» 任务要求
请把记录中从包含“yellow L-shape: moved”的那一行起、到包含“black arrow: moved 1 px left;”的那一行止的各行原样抄写出来，首尾两行都要包括。抄写时略去其中的图片。

收集的数据

================================

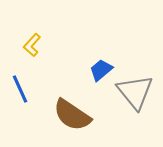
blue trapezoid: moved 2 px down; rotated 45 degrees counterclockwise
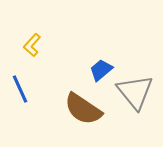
brown semicircle: moved 11 px right, 6 px up
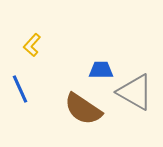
blue trapezoid: rotated 40 degrees clockwise
gray triangle: rotated 21 degrees counterclockwise
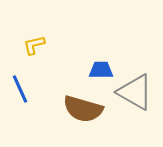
yellow L-shape: moved 2 px right; rotated 35 degrees clockwise
brown semicircle: rotated 18 degrees counterclockwise
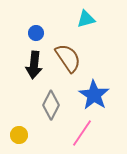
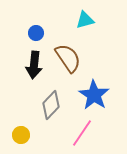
cyan triangle: moved 1 px left, 1 px down
gray diamond: rotated 16 degrees clockwise
yellow circle: moved 2 px right
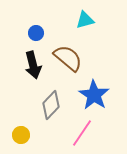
brown semicircle: rotated 16 degrees counterclockwise
black arrow: moved 1 px left; rotated 20 degrees counterclockwise
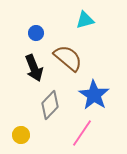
black arrow: moved 1 px right, 3 px down; rotated 8 degrees counterclockwise
gray diamond: moved 1 px left
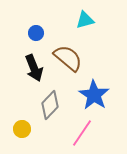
yellow circle: moved 1 px right, 6 px up
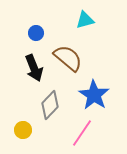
yellow circle: moved 1 px right, 1 px down
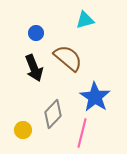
blue star: moved 1 px right, 2 px down
gray diamond: moved 3 px right, 9 px down
pink line: rotated 20 degrees counterclockwise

================================

» 参考答案
yellow L-shape: moved 2 px right; rotated 35 degrees clockwise
brown semicircle: rotated 18 degrees counterclockwise
cyan triangle: moved 1 px left, 1 px down
gray diamond: rotated 16 degrees clockwise
yellow circle: moved 2 px right
brown semicircle: rotated 16 degrees counterclockwise
black arrow: moved 1 px left; rotated 20 degrees counterclockwise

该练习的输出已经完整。